> Task to carry out
Reproduce word for word the lines of the listing from the first one through the one with "The camera (snow-white)", omitting every picture.

> Data
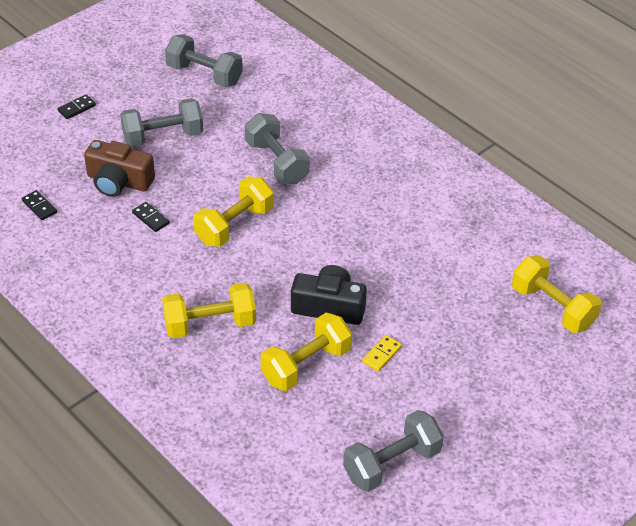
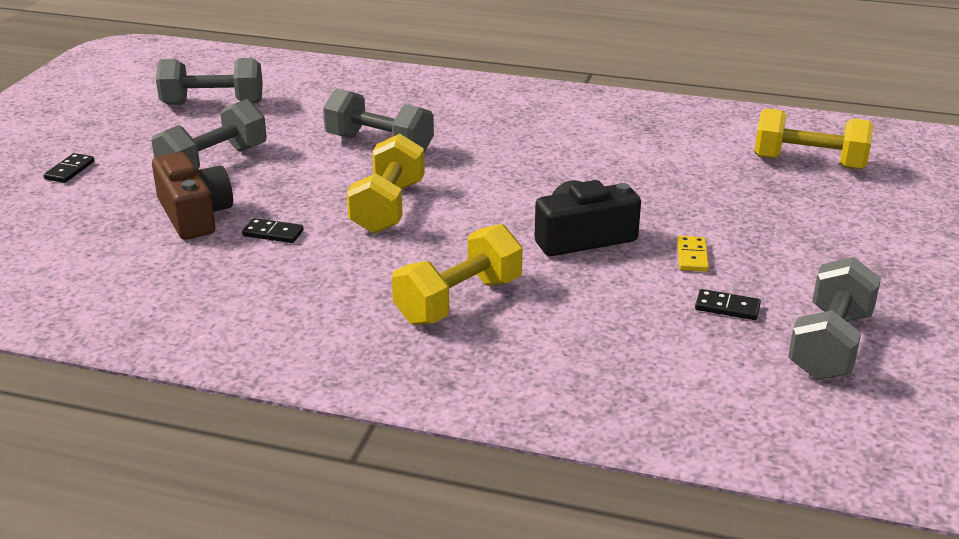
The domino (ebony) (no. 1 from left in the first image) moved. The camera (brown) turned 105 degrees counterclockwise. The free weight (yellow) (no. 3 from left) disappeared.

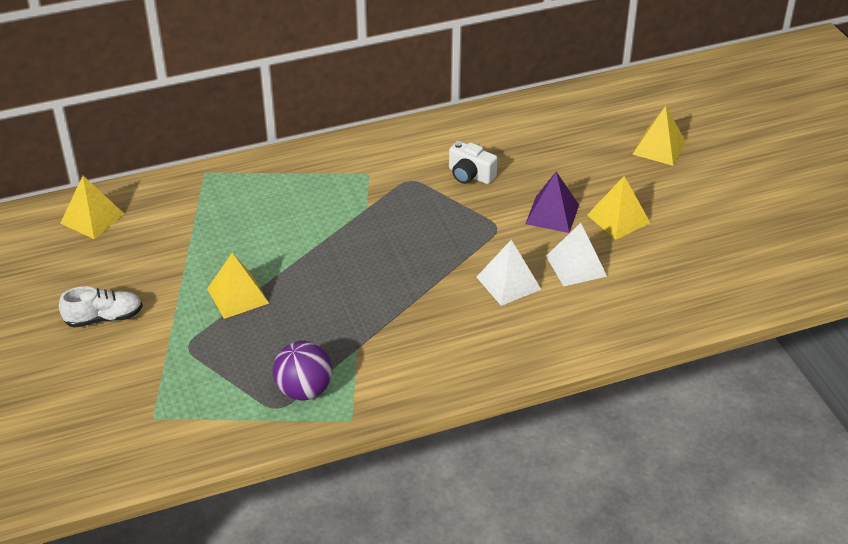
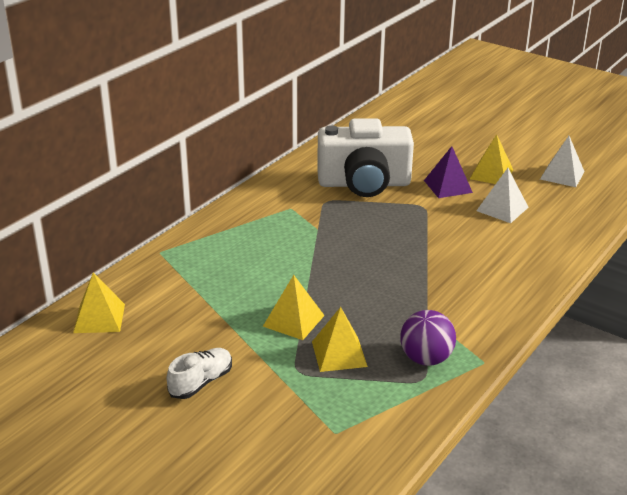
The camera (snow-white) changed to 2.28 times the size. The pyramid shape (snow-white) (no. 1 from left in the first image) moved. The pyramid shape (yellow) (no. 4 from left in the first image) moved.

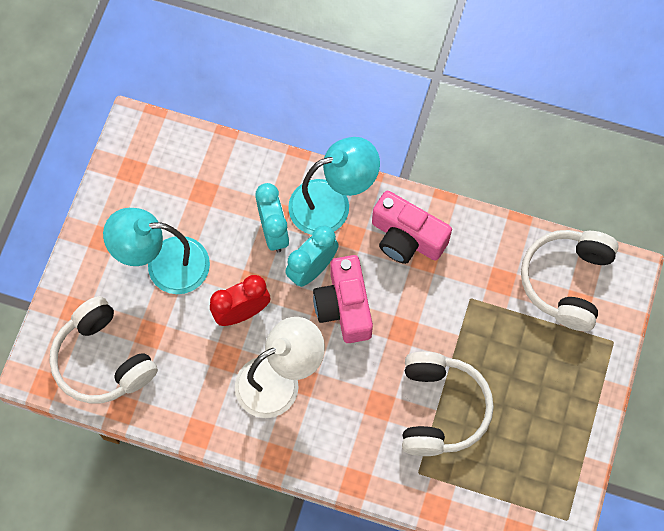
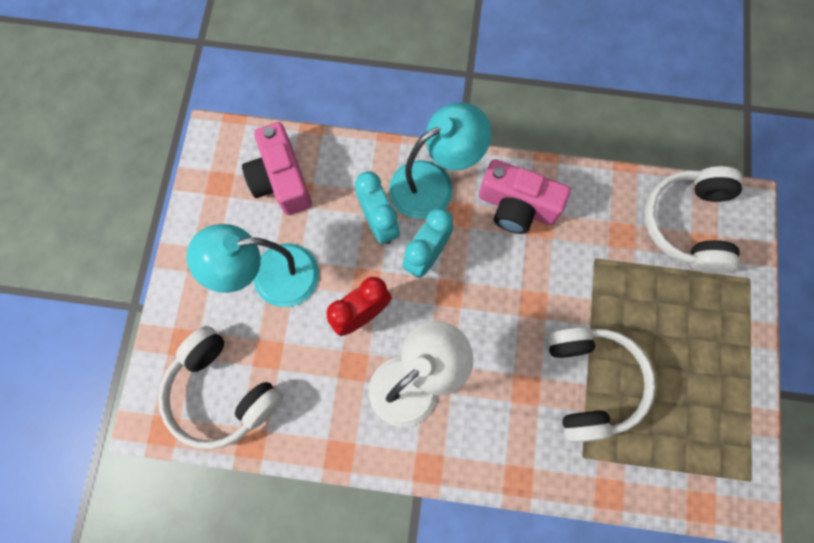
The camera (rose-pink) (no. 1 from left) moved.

> Result
The domino (ebony) (no. 1 from left in the first image) moved. The camera (brown) turned 105 degrees counterclockwise. The free weight (yellow) (no. 3 from left) disappeared.

The camera (snow-white) changed to 2.28 times the size. The pyramid shape (snow-white) (no. 1 from left in the first image) moved. The pyramid shape (yellow) (no. 4 from left in the first image) moved.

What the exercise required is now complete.